Work instructions:
The output is the lines below from the one with "The camera went 10" through the one with "Someone carried the clock/purple", both included, printed exactly and with no other line.

Data to process:
┄┄┄┄┄┄┄┄┄┄
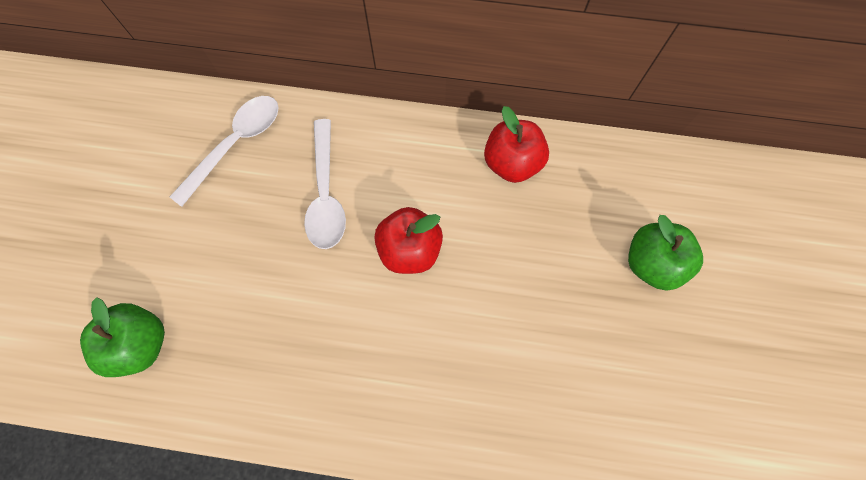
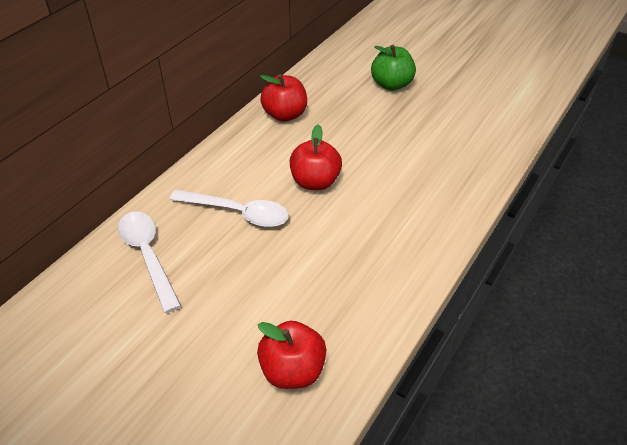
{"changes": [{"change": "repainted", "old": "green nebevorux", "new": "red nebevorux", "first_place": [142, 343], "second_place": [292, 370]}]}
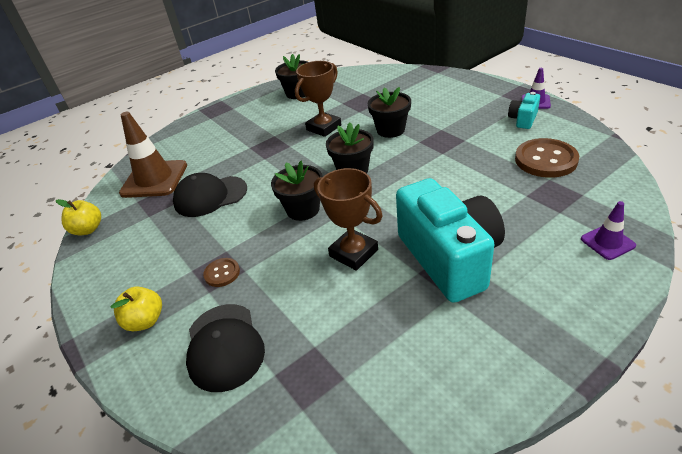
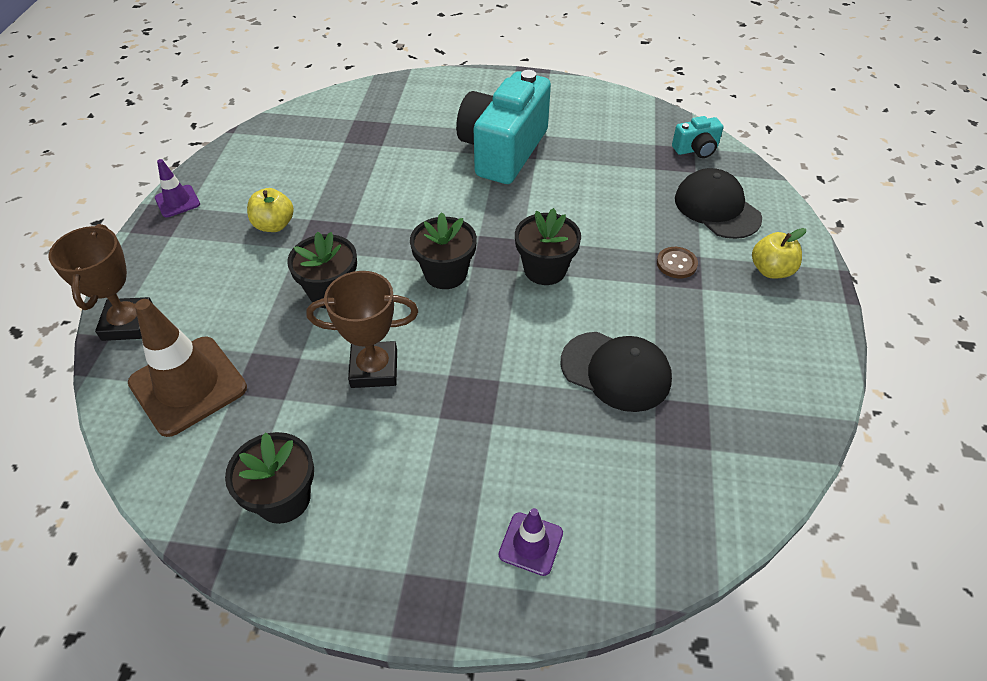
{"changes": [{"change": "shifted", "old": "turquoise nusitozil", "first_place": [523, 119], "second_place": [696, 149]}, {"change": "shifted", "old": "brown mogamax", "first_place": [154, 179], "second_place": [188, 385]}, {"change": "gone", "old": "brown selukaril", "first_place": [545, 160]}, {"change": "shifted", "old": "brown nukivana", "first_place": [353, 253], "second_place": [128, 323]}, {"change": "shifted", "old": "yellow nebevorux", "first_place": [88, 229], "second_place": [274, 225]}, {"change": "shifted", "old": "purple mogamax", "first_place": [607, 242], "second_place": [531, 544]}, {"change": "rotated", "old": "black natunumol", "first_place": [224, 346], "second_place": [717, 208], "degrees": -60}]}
┄┄┄┄┄┄┄┄┄┄
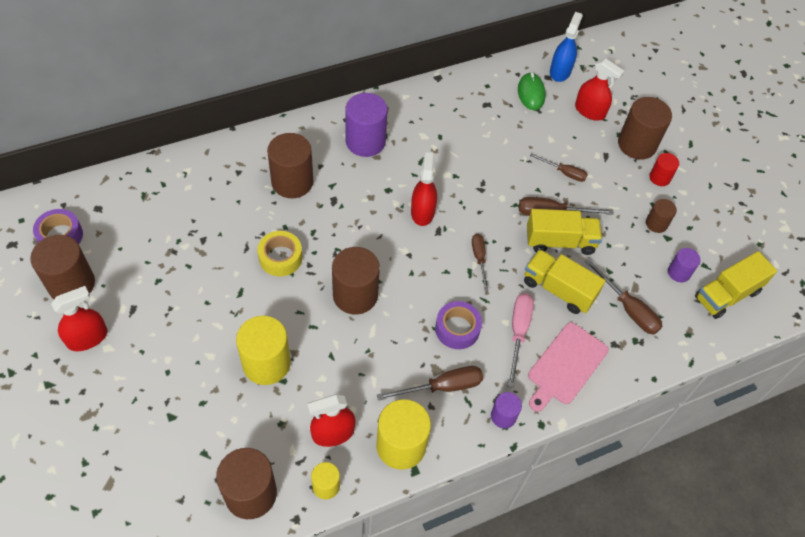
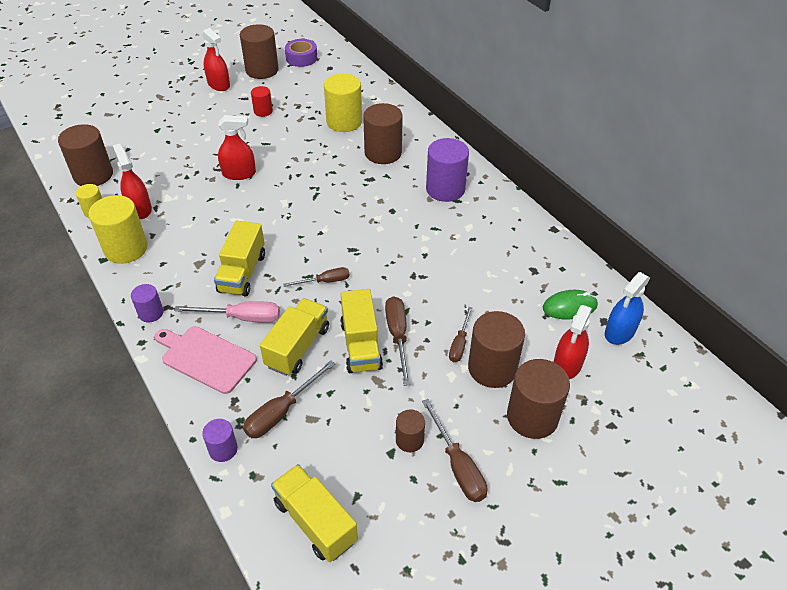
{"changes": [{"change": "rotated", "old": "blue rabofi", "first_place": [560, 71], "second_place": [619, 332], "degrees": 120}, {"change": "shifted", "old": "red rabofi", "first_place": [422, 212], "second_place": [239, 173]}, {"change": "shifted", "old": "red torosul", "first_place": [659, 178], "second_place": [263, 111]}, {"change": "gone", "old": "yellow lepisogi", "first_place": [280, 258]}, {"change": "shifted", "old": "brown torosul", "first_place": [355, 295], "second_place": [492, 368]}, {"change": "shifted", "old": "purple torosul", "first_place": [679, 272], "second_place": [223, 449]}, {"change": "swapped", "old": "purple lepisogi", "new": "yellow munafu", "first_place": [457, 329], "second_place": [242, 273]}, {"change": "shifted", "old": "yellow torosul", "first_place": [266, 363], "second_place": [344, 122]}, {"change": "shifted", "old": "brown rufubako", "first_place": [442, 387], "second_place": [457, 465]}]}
┄┄┄┄┄┄┄┄┄┄
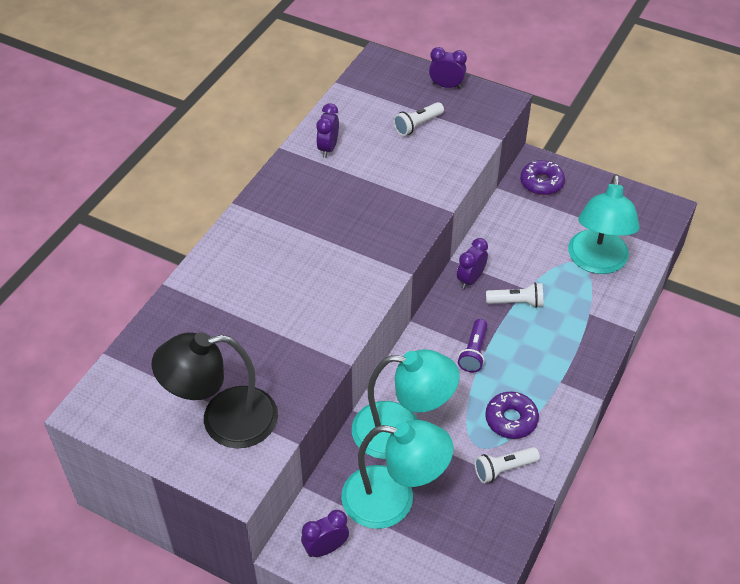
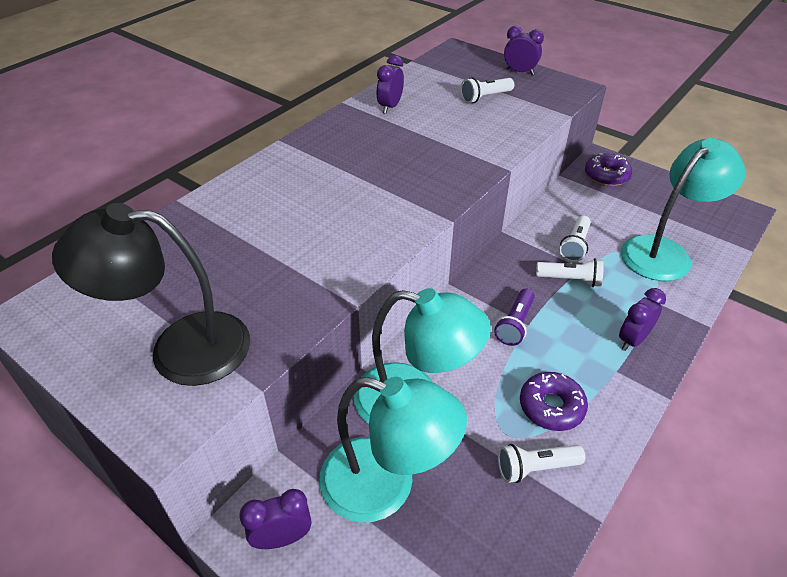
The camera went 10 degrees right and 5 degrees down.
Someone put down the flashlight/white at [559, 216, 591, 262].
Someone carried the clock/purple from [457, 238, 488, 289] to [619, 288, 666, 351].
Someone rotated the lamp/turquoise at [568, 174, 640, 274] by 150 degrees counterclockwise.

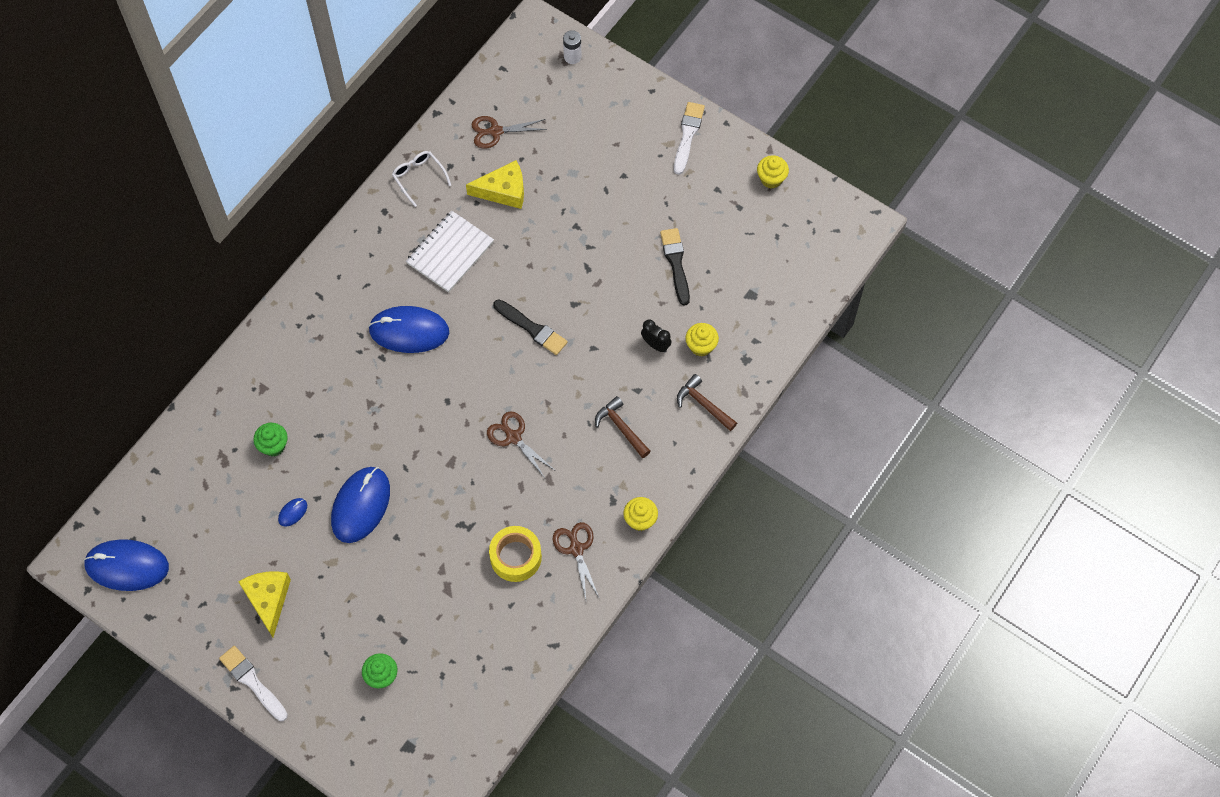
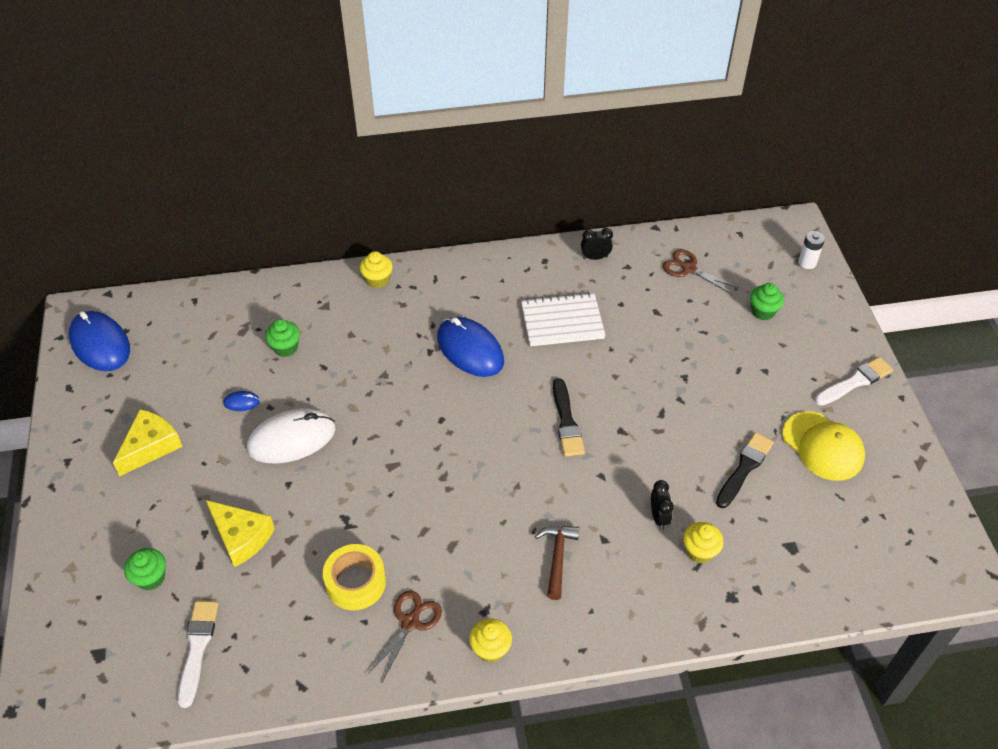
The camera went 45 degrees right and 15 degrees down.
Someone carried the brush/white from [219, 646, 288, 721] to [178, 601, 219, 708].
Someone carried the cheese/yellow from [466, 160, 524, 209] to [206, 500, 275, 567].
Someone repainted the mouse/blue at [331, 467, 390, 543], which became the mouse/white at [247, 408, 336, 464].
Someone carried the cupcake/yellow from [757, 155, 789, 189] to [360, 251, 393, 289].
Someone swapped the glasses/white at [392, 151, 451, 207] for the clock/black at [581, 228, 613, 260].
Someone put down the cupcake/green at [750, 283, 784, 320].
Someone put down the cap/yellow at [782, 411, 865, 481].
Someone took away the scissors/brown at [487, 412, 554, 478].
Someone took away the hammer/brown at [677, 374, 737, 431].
┄┄┄┄┄┄┄┄┄┄
Response:
The camera went 10 degrees right and 5 degrees down.
Someone put down the flashlight/white at [559, 216, 591, 262].
Someone carried the clock/purple from [457, 238, 488, 289] to [619, 288, 666, 351].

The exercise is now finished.